**Information provided**

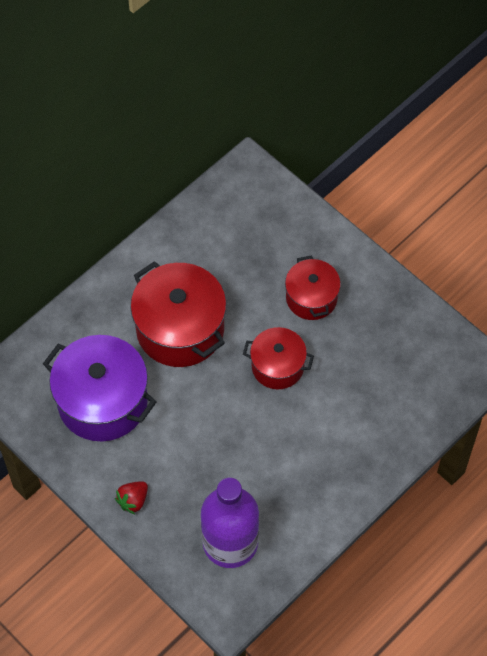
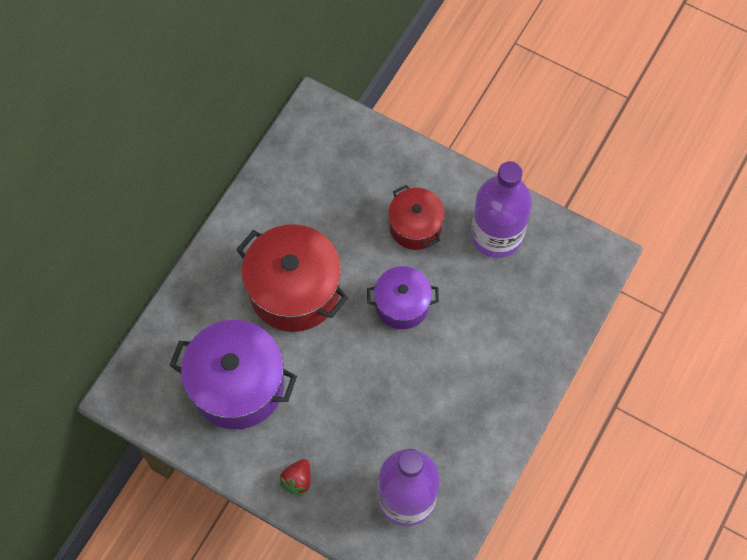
camera: 15 degrees left, 5 degrees up
(277, 366) = (402, 304): red pot -> purple pot
(387, 324) = (496, 235): none -> purple bottle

**Instructions for the task**
The word "purple" is the filter: copy every line of the listing above that contains it.

**Answer space**
(277, 366) = (402, 304): red pot -> purple pot
(387, 324) = (496, 235): none -> purple bottle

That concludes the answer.